Go through the lines below and copy each one that holds the string "Nexdo".

------ DATA RECORDS

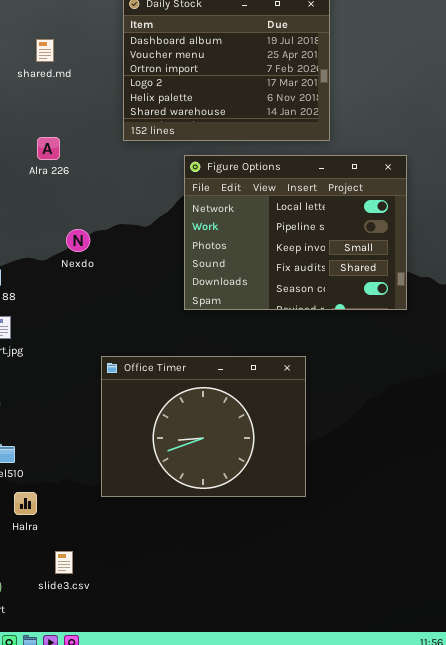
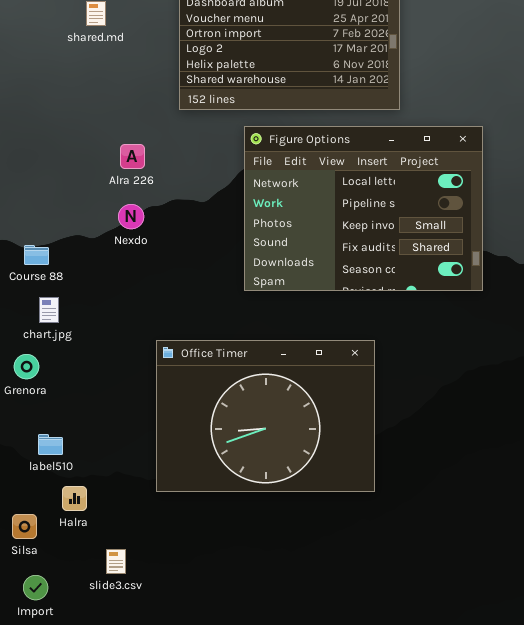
Alra 226: [37,137,60,160] -> [120,144,145,169], moved

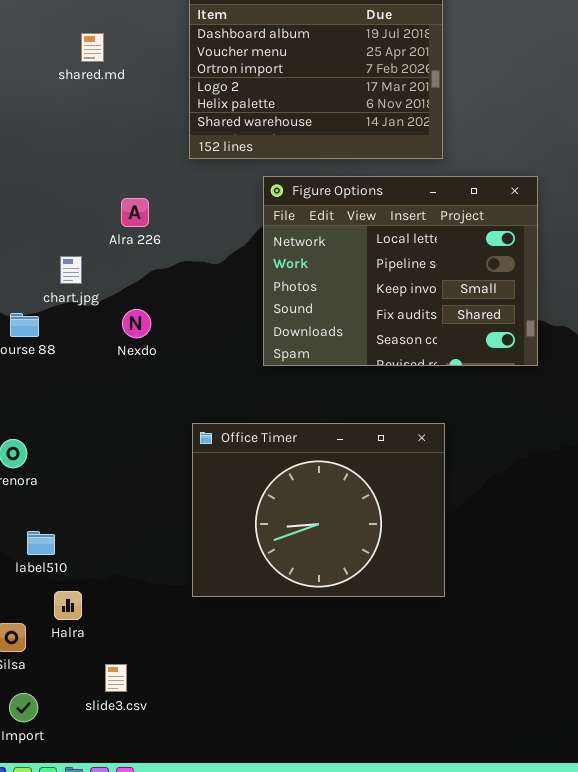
Nexdo: [118,204,144,229] -> [122,309,151,338], moved
chart.jpg: [39,297,59,323] -> [60,256,82,284], moved
Office Timer: [156,340,375,492] -> [192,423,445,597], moved

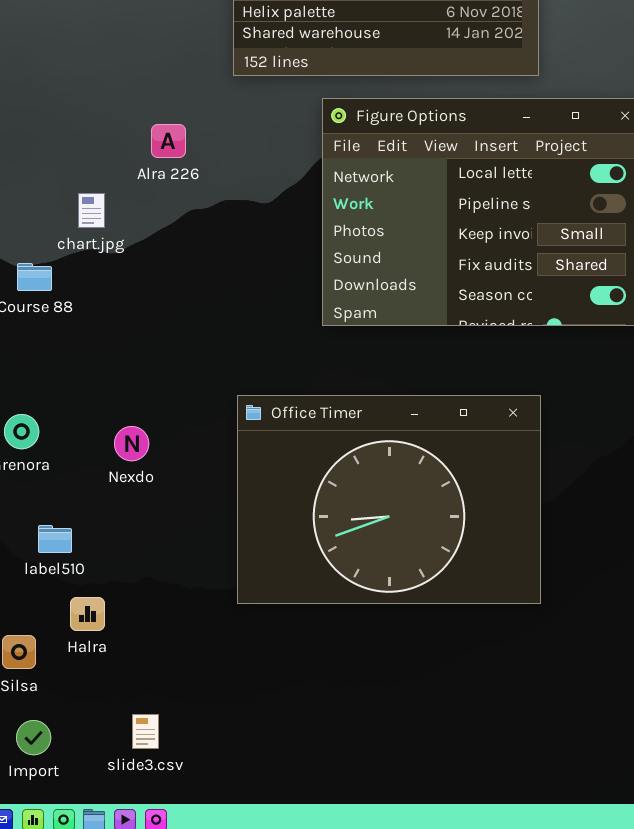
Nexdo: [122,309,151,338] -> [114,426,149,461], moved
slide3.csv: [105,664,127,692] -> [132,714,159,749], moved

------------

EXERCISE OUTPUT —
Nexdo: [118,204,144,229] -> [122,309,151,338], moved
Nexdo: [122,309,151,338] -> [114,426,149,461], moved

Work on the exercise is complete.